REQUIRED ACTION:
Only the lines with "shifted" in them need to be copied from the listing.

SUPPLIED RECORDS:

______________________________

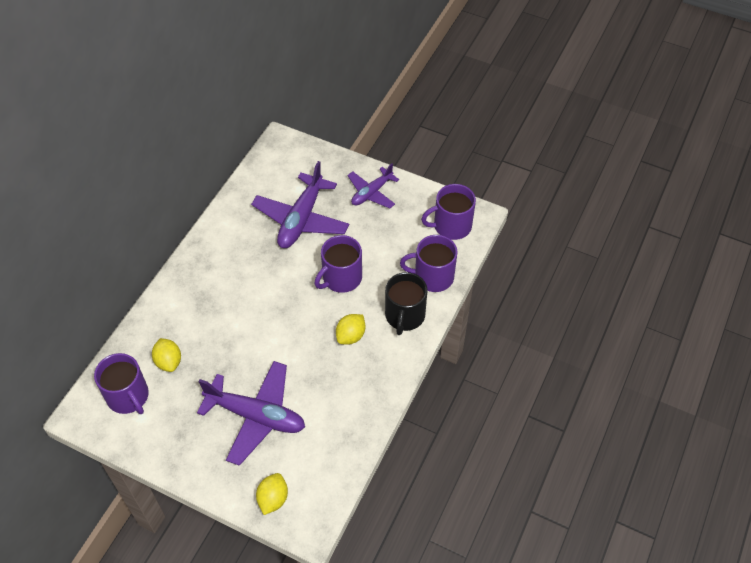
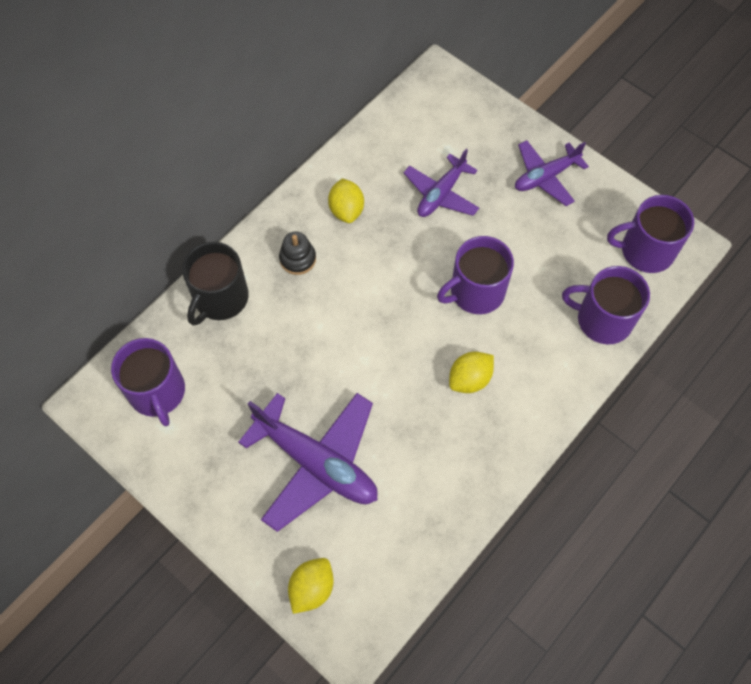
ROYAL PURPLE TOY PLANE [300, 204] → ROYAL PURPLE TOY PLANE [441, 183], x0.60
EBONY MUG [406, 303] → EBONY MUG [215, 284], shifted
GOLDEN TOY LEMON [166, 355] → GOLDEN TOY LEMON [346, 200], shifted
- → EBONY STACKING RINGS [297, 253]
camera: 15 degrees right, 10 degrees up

______________________________

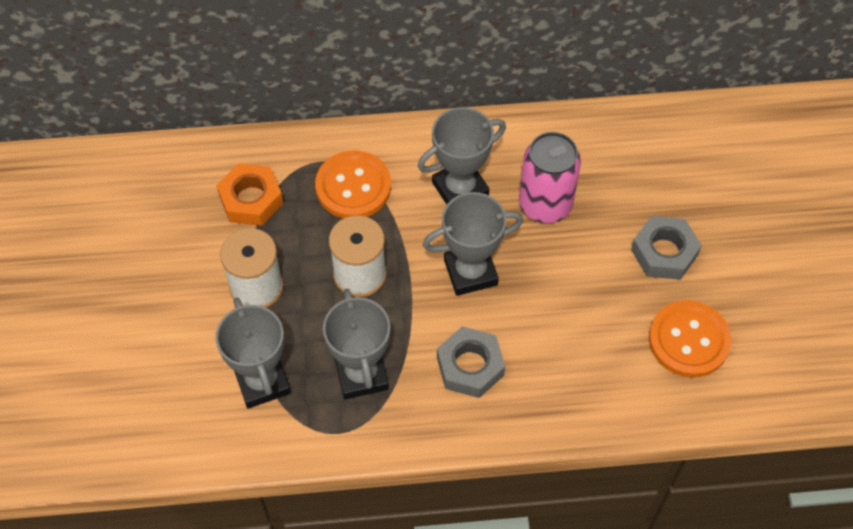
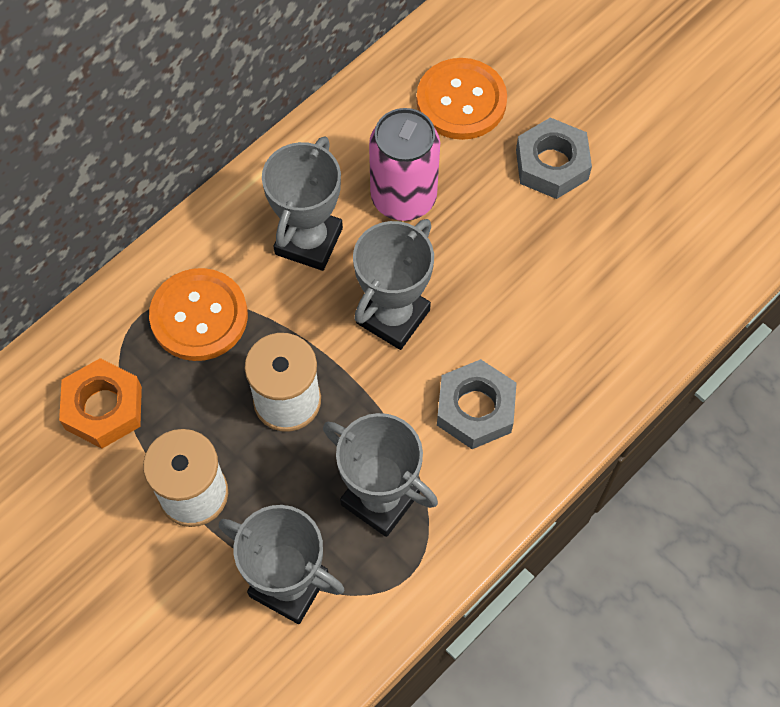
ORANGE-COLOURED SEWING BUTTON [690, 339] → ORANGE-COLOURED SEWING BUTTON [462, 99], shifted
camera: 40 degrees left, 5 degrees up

______________________________

SOLUTION FOR THIS PROBLEM:
EBONY MUG [406, 303] → EBONY MUG [215, 284], shifted
GOLDEN TOY LEMON [166, 355] → GOLDEN TOY LEMON [346, 200], shifted
ORANGE-COLOURED SEWING BUTTON [690, 339] → ORANGE-COLOURED SEWING BUTTON [462, 99], shifted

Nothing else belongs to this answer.